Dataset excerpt

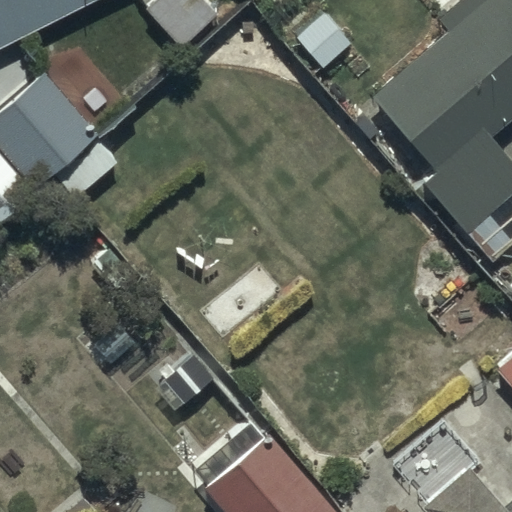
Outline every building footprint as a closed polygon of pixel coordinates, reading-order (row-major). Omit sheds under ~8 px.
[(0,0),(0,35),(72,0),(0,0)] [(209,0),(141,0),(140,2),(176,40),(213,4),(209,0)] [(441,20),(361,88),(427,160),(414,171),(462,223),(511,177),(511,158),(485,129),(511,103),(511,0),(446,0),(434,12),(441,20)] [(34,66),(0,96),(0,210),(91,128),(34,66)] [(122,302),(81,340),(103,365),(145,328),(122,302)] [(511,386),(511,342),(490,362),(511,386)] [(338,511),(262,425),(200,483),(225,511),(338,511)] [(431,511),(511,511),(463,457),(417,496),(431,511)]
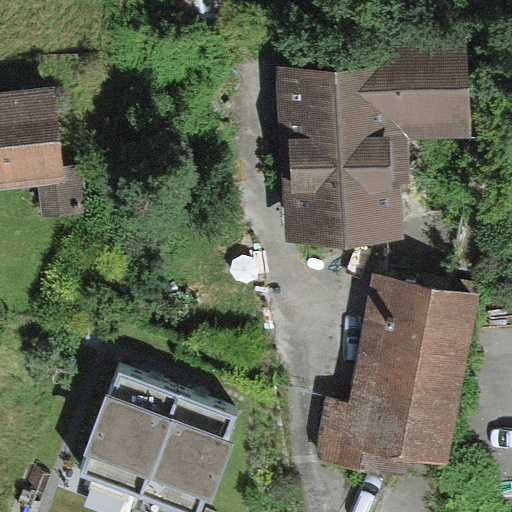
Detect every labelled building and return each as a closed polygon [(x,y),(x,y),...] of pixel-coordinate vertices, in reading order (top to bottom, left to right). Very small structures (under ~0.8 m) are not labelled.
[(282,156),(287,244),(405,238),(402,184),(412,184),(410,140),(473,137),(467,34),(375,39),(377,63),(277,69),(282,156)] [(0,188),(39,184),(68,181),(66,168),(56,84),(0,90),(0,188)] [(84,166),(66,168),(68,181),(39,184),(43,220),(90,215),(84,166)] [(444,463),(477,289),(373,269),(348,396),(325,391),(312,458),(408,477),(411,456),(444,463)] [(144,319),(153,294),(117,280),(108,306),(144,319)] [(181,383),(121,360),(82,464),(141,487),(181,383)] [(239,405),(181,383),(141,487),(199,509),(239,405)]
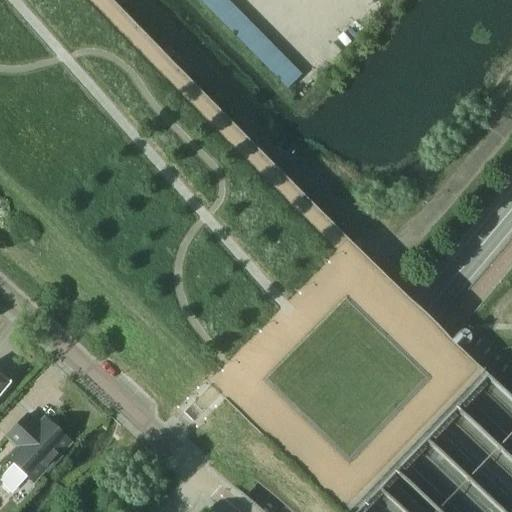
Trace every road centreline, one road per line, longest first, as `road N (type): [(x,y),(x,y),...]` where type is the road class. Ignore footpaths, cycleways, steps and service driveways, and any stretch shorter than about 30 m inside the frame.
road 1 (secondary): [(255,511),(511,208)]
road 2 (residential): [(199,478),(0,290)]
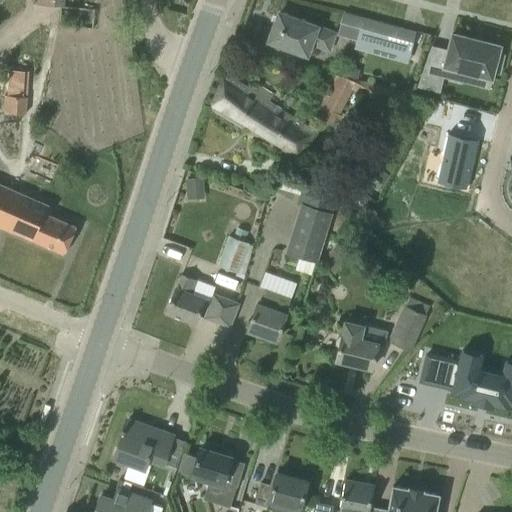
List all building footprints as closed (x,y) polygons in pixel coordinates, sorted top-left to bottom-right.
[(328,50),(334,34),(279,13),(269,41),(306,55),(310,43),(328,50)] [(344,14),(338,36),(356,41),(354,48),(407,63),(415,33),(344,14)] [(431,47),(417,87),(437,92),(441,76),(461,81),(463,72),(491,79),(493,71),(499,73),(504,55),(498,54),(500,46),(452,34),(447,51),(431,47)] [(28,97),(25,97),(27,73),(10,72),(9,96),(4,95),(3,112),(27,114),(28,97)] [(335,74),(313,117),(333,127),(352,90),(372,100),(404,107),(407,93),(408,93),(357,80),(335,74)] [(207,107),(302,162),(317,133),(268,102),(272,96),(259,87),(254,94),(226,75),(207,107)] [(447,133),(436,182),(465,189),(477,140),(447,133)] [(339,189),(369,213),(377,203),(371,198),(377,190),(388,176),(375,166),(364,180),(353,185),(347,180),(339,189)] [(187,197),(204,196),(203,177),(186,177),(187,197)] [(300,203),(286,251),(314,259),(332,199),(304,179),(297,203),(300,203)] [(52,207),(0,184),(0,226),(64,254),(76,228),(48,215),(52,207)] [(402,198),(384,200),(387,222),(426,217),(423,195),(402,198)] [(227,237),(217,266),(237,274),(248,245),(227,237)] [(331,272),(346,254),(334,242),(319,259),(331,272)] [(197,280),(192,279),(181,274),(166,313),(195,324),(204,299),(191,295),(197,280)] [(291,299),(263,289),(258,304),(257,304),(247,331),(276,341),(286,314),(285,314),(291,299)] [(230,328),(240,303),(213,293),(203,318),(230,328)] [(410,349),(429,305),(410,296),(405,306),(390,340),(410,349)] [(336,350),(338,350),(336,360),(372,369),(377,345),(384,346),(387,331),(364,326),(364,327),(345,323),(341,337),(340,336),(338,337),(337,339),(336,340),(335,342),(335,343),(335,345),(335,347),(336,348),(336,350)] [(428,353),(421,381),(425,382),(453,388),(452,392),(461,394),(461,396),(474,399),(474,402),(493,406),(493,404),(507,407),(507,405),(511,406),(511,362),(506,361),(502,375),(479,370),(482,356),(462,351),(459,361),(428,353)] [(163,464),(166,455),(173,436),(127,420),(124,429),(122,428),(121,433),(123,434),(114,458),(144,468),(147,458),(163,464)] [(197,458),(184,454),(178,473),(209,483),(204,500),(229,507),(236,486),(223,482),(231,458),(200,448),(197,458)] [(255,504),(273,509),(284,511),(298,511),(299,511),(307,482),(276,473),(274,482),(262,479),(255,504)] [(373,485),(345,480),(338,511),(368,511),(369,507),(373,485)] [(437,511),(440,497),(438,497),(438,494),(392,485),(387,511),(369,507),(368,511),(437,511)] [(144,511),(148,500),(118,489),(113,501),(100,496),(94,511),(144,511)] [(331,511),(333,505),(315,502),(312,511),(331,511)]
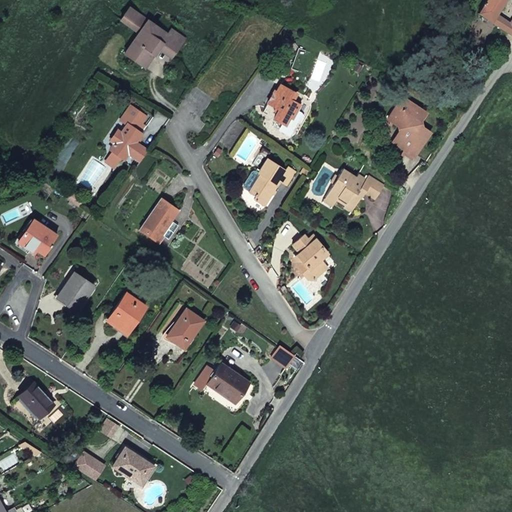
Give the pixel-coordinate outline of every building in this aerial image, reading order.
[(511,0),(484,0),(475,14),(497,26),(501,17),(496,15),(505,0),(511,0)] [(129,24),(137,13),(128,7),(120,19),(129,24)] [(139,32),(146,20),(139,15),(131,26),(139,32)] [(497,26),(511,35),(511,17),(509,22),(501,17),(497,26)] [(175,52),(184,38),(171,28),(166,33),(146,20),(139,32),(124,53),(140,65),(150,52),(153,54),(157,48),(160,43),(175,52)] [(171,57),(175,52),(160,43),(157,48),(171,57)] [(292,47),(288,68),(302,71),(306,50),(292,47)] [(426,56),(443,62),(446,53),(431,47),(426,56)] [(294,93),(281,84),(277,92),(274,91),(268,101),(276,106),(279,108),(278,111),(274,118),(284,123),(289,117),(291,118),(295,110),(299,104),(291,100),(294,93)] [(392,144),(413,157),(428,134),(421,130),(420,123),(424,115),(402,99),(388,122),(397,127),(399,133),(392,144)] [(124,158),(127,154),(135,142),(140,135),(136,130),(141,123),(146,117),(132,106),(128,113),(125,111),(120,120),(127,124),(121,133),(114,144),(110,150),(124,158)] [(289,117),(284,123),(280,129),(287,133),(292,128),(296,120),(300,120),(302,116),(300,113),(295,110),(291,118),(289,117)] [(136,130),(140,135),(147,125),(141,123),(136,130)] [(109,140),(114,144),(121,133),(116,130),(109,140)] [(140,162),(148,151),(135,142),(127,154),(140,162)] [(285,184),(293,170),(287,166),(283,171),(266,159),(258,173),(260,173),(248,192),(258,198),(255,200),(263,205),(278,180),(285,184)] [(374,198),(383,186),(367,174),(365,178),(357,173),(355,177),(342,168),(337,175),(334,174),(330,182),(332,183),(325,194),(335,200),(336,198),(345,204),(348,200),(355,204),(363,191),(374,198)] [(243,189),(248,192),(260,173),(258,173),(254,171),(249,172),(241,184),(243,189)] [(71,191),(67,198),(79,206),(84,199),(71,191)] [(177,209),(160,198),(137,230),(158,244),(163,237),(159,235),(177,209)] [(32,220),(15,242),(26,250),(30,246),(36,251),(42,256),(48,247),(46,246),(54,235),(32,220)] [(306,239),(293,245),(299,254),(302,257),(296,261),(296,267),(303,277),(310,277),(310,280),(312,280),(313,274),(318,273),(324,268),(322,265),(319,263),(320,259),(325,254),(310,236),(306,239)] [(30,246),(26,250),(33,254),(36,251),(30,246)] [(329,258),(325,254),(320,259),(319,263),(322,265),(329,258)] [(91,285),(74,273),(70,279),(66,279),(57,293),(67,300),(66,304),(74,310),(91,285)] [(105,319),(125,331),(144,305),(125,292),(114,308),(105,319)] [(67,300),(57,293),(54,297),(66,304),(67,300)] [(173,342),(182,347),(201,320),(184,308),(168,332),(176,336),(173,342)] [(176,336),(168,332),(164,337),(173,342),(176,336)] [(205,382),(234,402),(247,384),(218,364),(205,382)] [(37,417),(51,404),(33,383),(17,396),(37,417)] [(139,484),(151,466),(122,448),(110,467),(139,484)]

> **DO THIS**: Rewrite all of the data above, changing "building" to "structure" wherever it appears and leaving everything else as it is. Omit the pictures from your answer.

> **PROBLEM SOLUTION**:
Outline every structure footprint as a closed polygon of pixel coordinates, reading-order (row-major). Omit sheds under ~8 px.
[(0,0),(0,35),(72,0),(0,0)] [(209,0),(141,0),(140,2),(176,40),(213,4),(209,0)] [(441,20),(361,88),(427,160),(414,171),(462,223),(511,177),(511,158),(485,129),(511,103),(511,0),(446,0),(434,12),(441,20)] [(34,66),(0,96),(0,210),(91,128),(34,66)] [(122,302),(81,340),(103,365),(145,328),(122,302)] [(511,386),(511,342),(490,362),(511,386)] [(338,511),(262,425),(200,483),(225,511),(338,511)] [(431,511),(511,511),(463,457),(417,496),(431,511)]
Detect every labelled structure and return each as a closed polygon [(x,y),(x,y),...] of pixel-coordinate vertices, in reading order (top to bottom, left to right). Very small structures (under ~0.8 m) are not labelled.
[(282,156),(287,244),(405,238),(402,184),(412,184),(410,140),(473,137),(467,34),(375,39),(377,63),(277,69),(282,156)] [(0,188),(39,184),(68,181),(66,168),(56,84),(0,90),(0,188)] [(84,166),(66,168),(68,181),(39,184),(43,220),(90,215),(84,166)] [(444,463),(477,289),(373,269),(348,396),(325,391),(312,458),(408,477),(411,456),(444,463)] [(144,319),(153,294),(117,280),(108,306),(144,319)] [(181,383),(121,360),(82,464),(141,487),(181,383)] [(239,405),(181,383),(141,487),(199,509),(239,405)]
Trace every road centreline, one road per line, longest first, as `road N (type): [(x,y),(x,y),...]` where type is the road class. Ignore footpaths, cycleways, steps and service driveways, and any stretch shorter than about 30 m inside the frame.
road 1 (secondary): [(255,511),(511,208)]
road 2 (residential): [(199,478),(0,290)]
List all structure footprints as closed (x,y) polygons in pixel coordinates, sorted top-left to bottom-right.
[(328,50),(334,34),(279,13),(269,41),(306,55),(310,43),(328,50)] [(344,14),(338,36),(356,41),(354,48),(407,63),(415,33),(344,14)] [(431,47),(417,87),(437,92),(441,76),(461,81),(463,72),(491,79),(493,71),(499,73),(504,55),(498,54),(500,46),(452,34),(447,51),(431,47)] [(28,97),(25,97),(27,73),(10,72),(9,96),(4,95),(3,112),(27,114),(28,97)] [(335,74),(313,117),(333,127),(352,90),(372,100),(404,107),(407,93),(408,93),(357,80),(335,74)] [(207,107),(302,162),(317,133),(268,102),(272,96),(259,87),(254,94),(226,75),(207,107)] [(447,133),(436,182),(465,189),(477,140),(447,133)] [(339,189),(369,213),(377,203),(371,198),(377,190),(388,176),(375,166),(364,180),(353,185),(347,180),(339,189)] [(187,197),(204,196),(203,177),(186,177),(187,197)] [(300,203),(286,251),(314,259),(332,199),(304,179),(297,203),(300,203)] [(52,207),(0,184),(0,226),(64,254),(76,228),(48,215),(52,207)] [(402,198),(384,200),(387,222),(426,217),(423,195),(402,198)] [(227,237),(217,266),(237,274),(248,245),(227,237)] [(331,272),(346,254),(334,242),(319,259),(331,272)] [(197,280),(192,279),(181,274),(166,313),(195,324),(204,299),(191,295),(197,280)] [(291,299),(263,289),(258,304),(257,304),(247,331),(276,341),(286,314),(285,314),(291,299)] [(230,328),(240,303),(213,293),(203,318),(230,328)] [(410,349),(429,305),(410,296),(405,306),(390,340),(410,349)] [(336,350),(338,350),(336,360),(372,369),(377,345),(384,346),(387,331),(364,326),(364,327),(345,323),(341,337),(340,336),(338,337),(337,339),(336,340),(335,342),(335,343),(335,345),(335,347),(336,348),(336,350)] [(428,353),(421,381),(425,382),(453,388),(452,392),(461,394),(461,396),(474,399),(474,402),(493,406),(493,404),(507,407),(507,405),(511,406),(511,362),(506,361),(502,375),(479,370),(482,356),(462,351),(459,361),(428,353)] [(163,464),(166,455),(173,436),(127,420),(124,429),(122,428),(121,433),(123,434),(114,458),(144,468),(147,458),(163,464)] [(197,458),(184,454),(178,473),(209,483),(204,500),(229,507),(236,486),(223,482),(231,458),(200,448),(197,458)] [(255,504),(273,509),(284,511),(298,511),(299,511),(307,482),(276,473),(274,482),(262,479),(255,504)] [(373,485),(345,480),(338,511),(368,511),(369,507),(373,485)] [(437,511),(440,497),(438,497),(438,494),(392,485),(387,511),(369,507),(368,511),(437,511)] [(144,511),(148,500),(118,489),(113,501),(100,496),(94,511),(144,511)] [(331,511),(333,505),(315,502),(312,511),(331,511)]
Give the pixel-coordinate outline of every structure in this aerial image, reading order.
[(511,0),(484,0),(475,14),(497,26),(501,17),(496,15),(505,0),(511,0)] [(129,24),(137,13),(128,7),(120,19),(129,24)] [(139,32),(146,20),(139,15),(131,26),(139,32)] [(497,26),(511,35),(511,17),(509,22),(501,17),(497,26)] [(175,52),(184,38),(171,28),(166,33),(146,20),(139,32),(124,53),(140,65),(150,52),(153,54),(157,48),(160,43),(175,52)] [(171,57),(175,52),(160,43),(157,48),(171,57)] [(292,47),(288,68),(302,71),(306,50),(292,47)] [(426,56),(443,62),(446,53),(431,47),(426,56)] [(294,93),(281,84),(277,92),(274,91),(268,101),(276,106),(279,108),(278,111),(274,118),(284,123),(289,117),(291,118),(295,110),(299,104),(291,100),(294,93)] [(392,144),(413,157),(428,134),(421,130),(420,123),(424,115),(402,99),(388,122),(397,127),(399,133),(392,144)] [(124,158),(127,154),(135,142),(140,135),(136,130),(141,123),(146,117),(132,106),(128,113),(125,111),(120,120),(127,124),(121,133),(114,144),(110,150),(124,158)] [(289,117),(284,123),(280,129),(287,133),(292,128),(296,120),(300,120),(302,116),(300,113),(295,110),(291,118),(289,117)] [(136,130),(140,135),(147,125),(141,123),(136,130)] [(109,140),(114,144),(121,133),(116,130),(109,140)] [(140,162),(148,151),(135,142),(127,154),(140,162)] [(285,184),(293,170),(287,166),(283,171),(266,159),(258,173),(260,173),(248,192),(258,198),(255,200),(263,205),(278,180),(285,184)] [(374,198),(383,186),(367,174),(365,178),(357,173),(355,177),(342,168),(337,175),(334,174),(330,182),(332,183),(325,194),(335,200),(336,198),(345,204),(348,200),(355,204),(363,191),(374,198)] [(243,189),(248,192),(260,173),(258,173),(254,171),(249,172),(241,184),(243,189)] [(71,191),(67,198),(79,206),(84,199),(71,191)] [(177,209),(160,198),(137,230),(158,244),(163,237),(159,235),(177,209)] [(32,220),(15,242),(26,250),(30,246),(36,251),(42,256),(48,247),(46,246),(54,235),(32,220)] [(306,239),(293,245),(299,254),(302,257),(296,261),(296,267),(303,277),(310,277),(310,280),(312,280),(313,274),(318,273),(324,268),(322,265),(319,263),(320,259),(325,254),(310,236),(306,239)] [(30,246),(26,250),(33,254),(36,251),(30,246)] [(329,258),(325,254),(320,259),(319,263),(322,265),(329,258)] [(91,285),(74,273),(70,279),(66,279),(57,293),(67,300),(66,304),(74,310),(91,285)] [(105,319),(125,331),(144,305),(125,292),(114,308),(105,319)] [(67,300),(57,293),(54,297),(66,304),(67,300)] [(173,342),(182,347),(201,320),(184,308),(168,332),(176,336),(173,342)] [(176,336),(168,332),(164,337),(173,342),(176,336)] [(205,382),(234,402),(247,384),(218,364),(205,382)] [(37,417),(51,404),(33,383),(17,396),(37,417)] [(139,484),(151,466),(122,448),(110,467),(139,484)]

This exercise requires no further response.